EXERCISE: Starting with the line that has "MATRIX pin CLK: GP7 -> GP27" in the records below and ending with the line that has "LED pin GND: GND -> none", output those lines exactly and nothing more; omit the pictures.

Structured diff data:
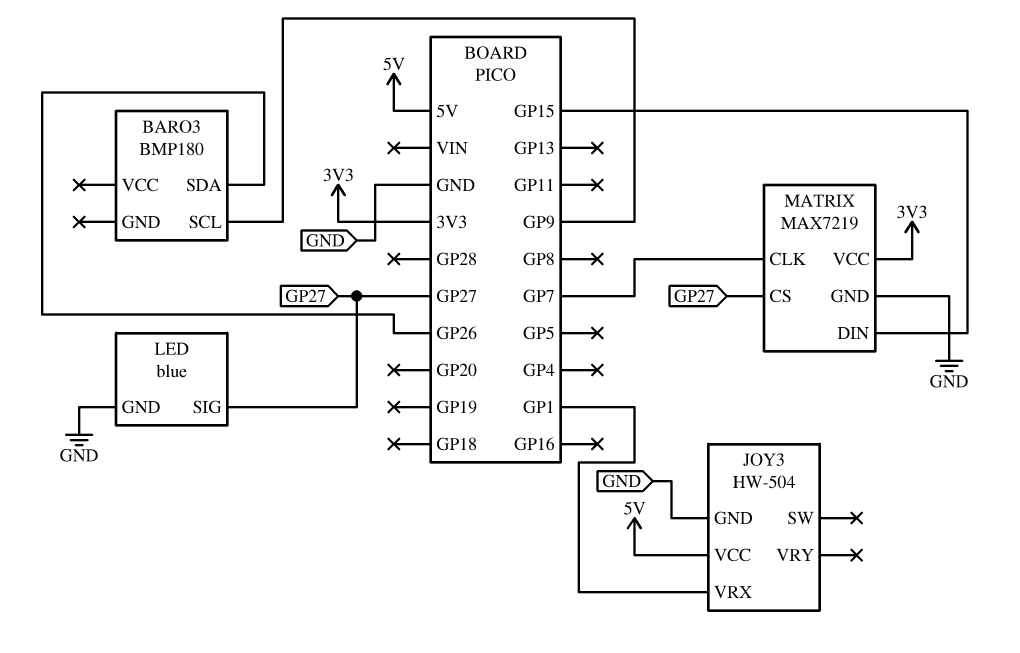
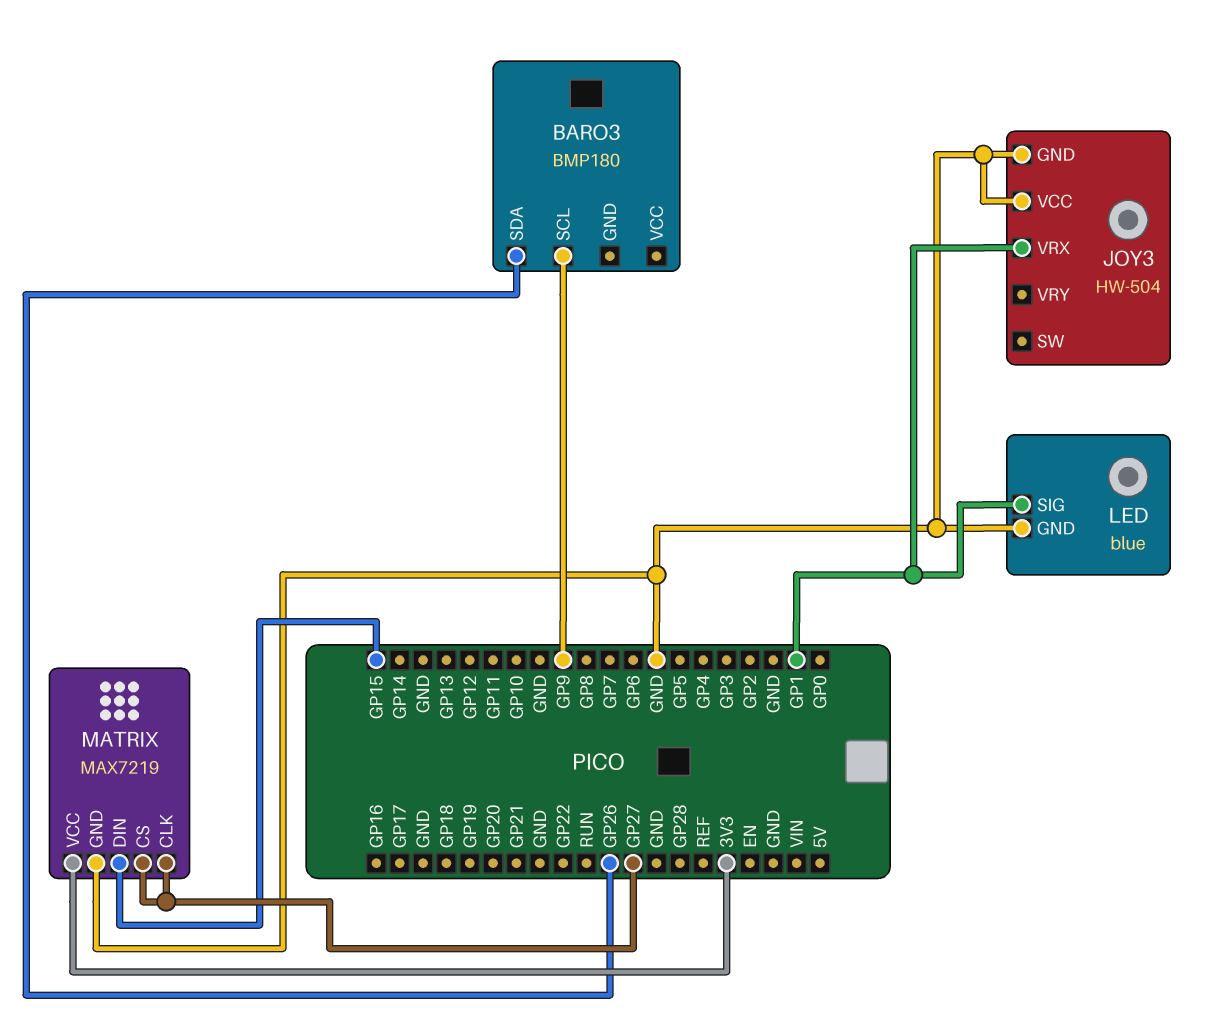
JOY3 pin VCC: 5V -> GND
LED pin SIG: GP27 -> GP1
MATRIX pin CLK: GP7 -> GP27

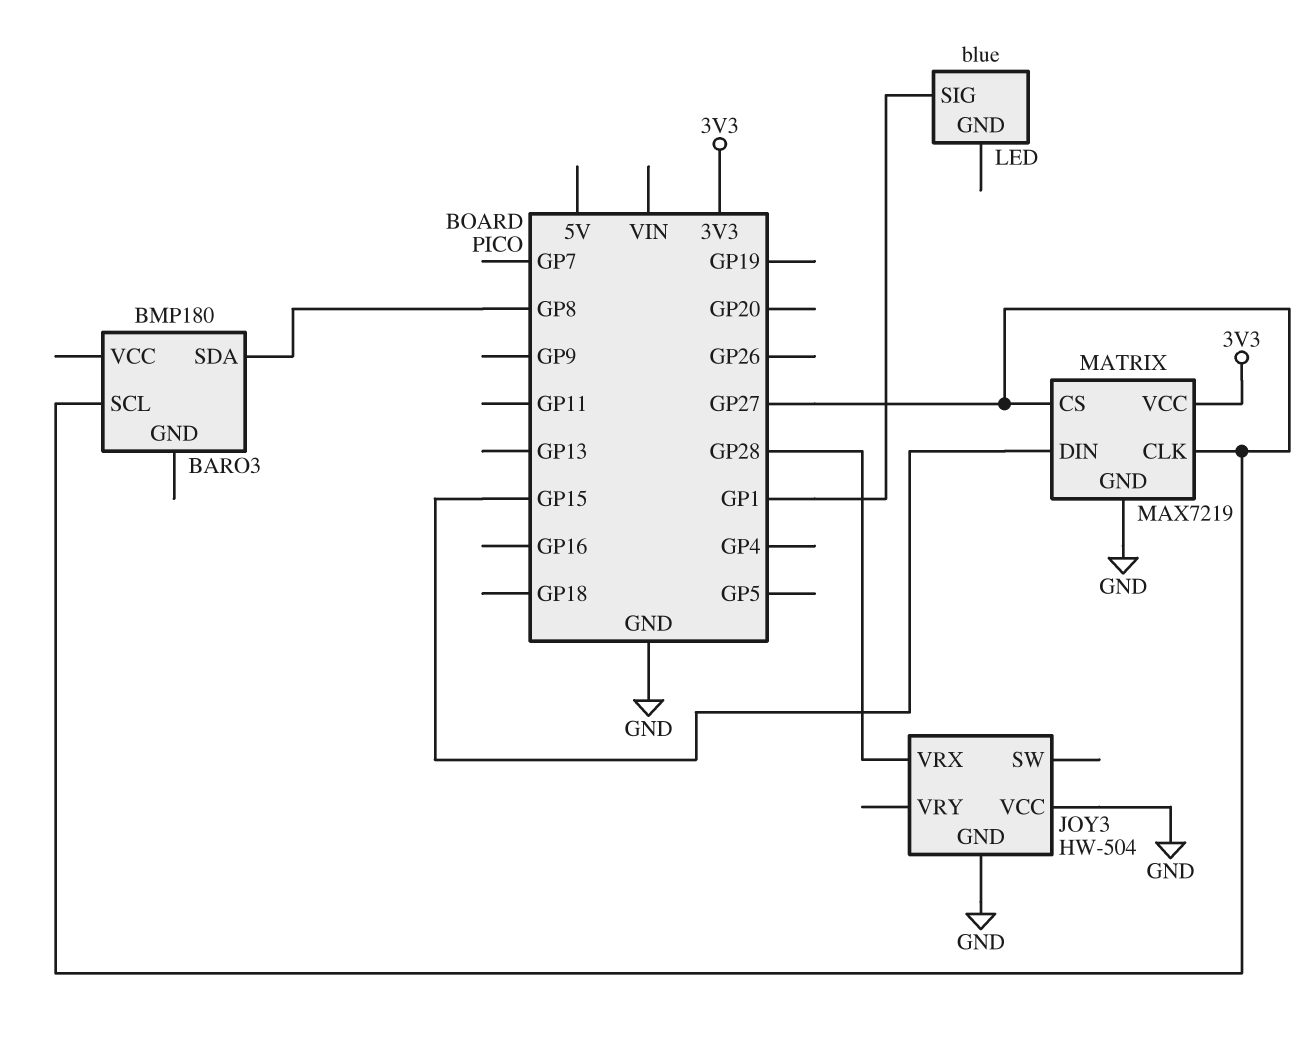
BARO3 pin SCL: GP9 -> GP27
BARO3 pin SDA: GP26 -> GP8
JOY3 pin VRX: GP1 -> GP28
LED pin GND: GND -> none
--
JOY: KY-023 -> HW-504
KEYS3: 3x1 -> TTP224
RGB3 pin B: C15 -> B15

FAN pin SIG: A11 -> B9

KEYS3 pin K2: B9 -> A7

WORKED SOLUTION:
MATRIX pin CLK: GP7 -> GP27

BARO3 pin SCL: GP9 -> GP27
BARO3 pin SDA: GP26 -> GP8
JOY3 pin VRX: GP1 -> GP28
LED pin GND: GND -> none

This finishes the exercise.